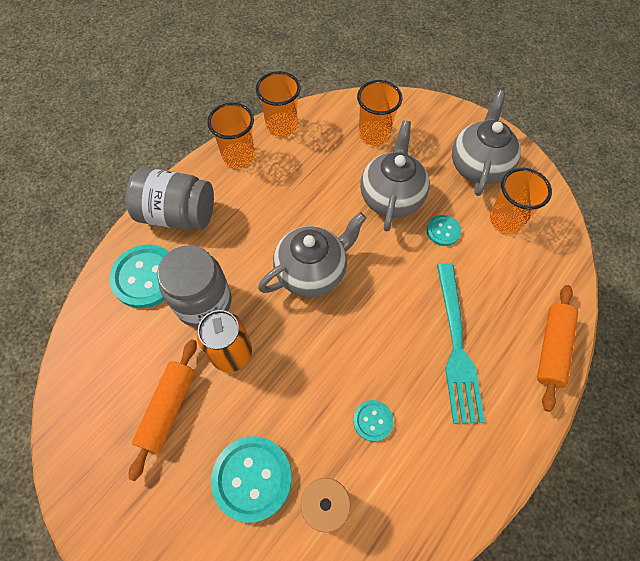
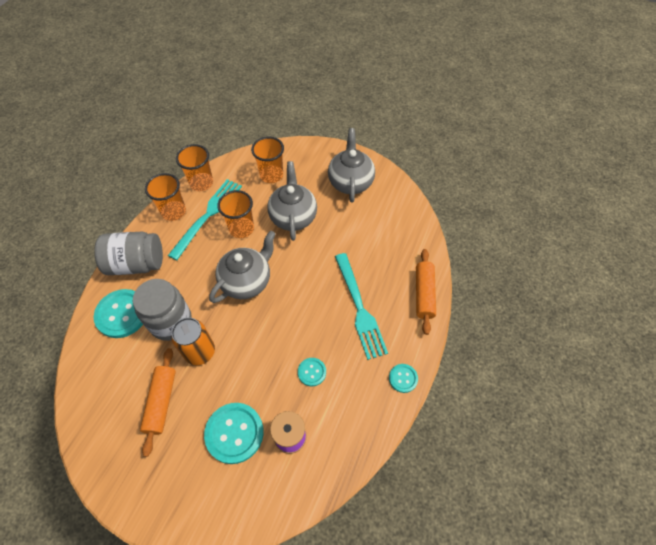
camera: 15 degrees left, 5 degrees down
(280, 171) = (208, 216): none -> turquoise fork
(443, 231) = (334, 232): turquoise button -> turquoise button (403, 378)
(505, 220) = (376, 215): orange cup -> orange cup (241, 229)

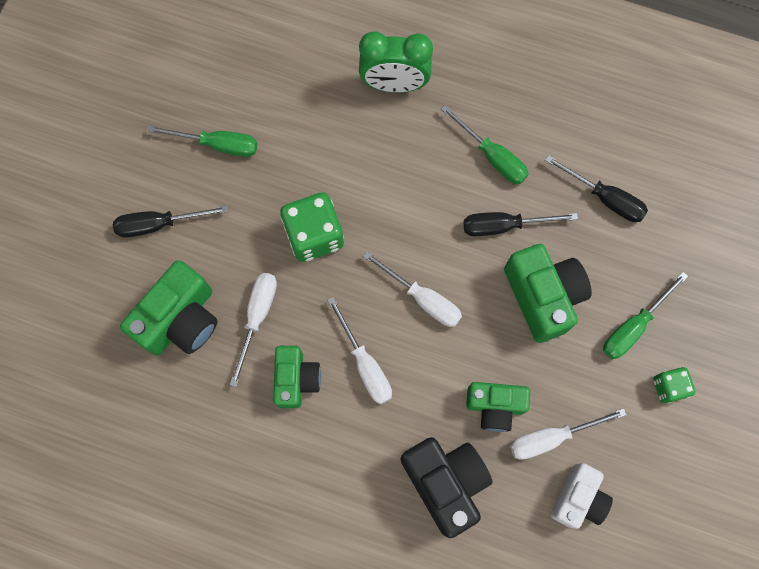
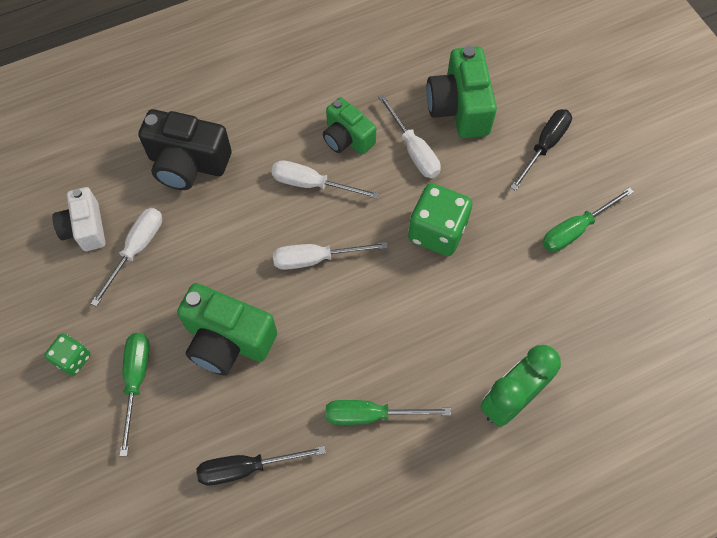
camera: 135 degrees right, 10 degrees down
(495, 406) = (196, 235): green camera -> none
(504, 226) = (307, 367): black screwdriver -> none

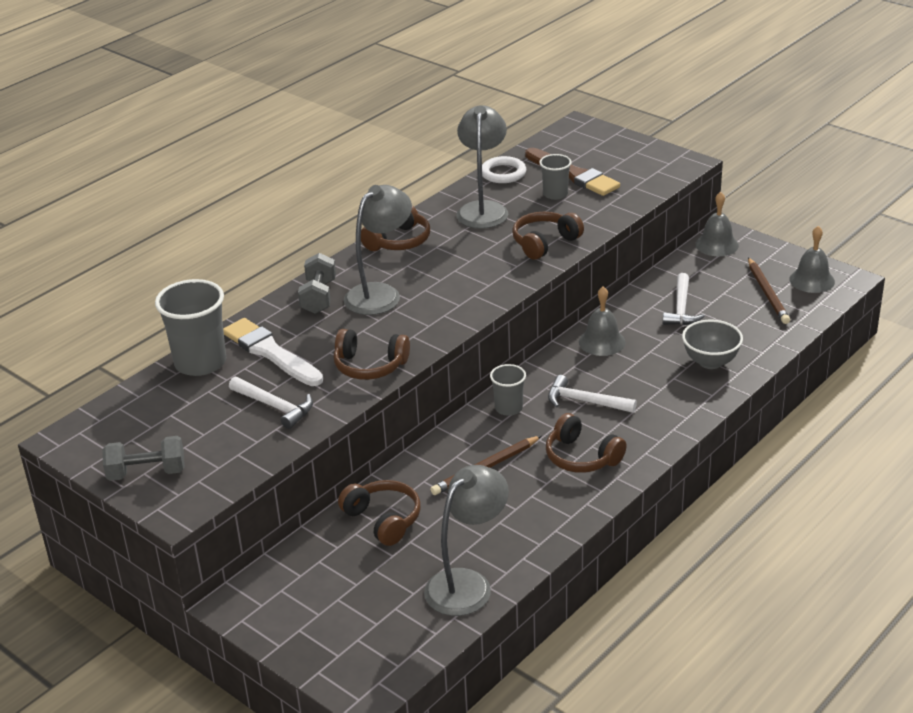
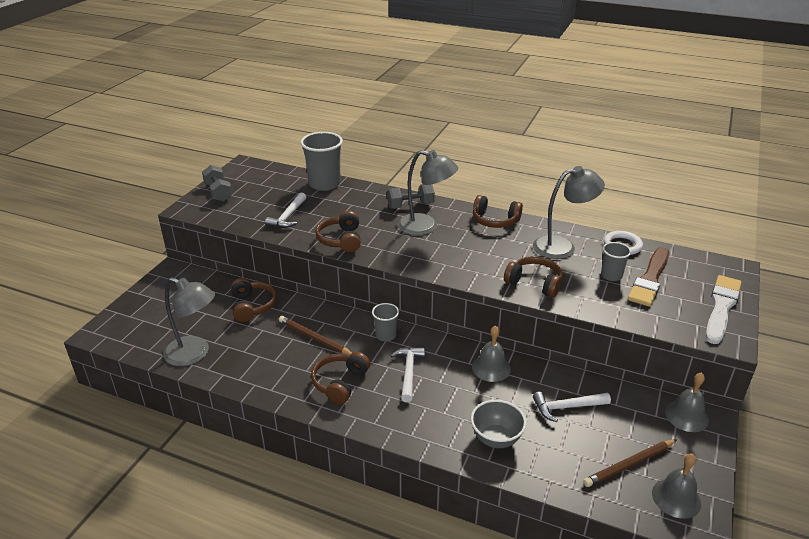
camera: 70 degrees right, 0 degrees up
(270, 352) = (343, 203): white brush -> white brush (721, 307)
(383, 519) = (252, 306): brown headphones -> brown headphones turned 45 degrees counterclockwise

--------

Work request
Set the listing down exactly, without its pictures.

Finished exercise
camera: 15 degrees left, 5 degrees down
(280, 171) = (208, 216): none -> turquoise fork
(443, 231) = (334, 232): turquoise button -> turquoise button (403, 378)
(505, 220) = (376, 215): orange cup -> orange cup (241, 229)

camera: 135 degrees right, 10 degrees down
(495, 406) = (196, 235): green camera -> none
(504, 226) = (307, 367): black screwdriver -> none

camera: 70 degrees right, 0 degrees up
(270, 352) = (343, 203): white brush -> white brush (721, 307)
(383, 519) = (252, 306): brown headphones -> brown headphones turned 45 degrees counterclockwise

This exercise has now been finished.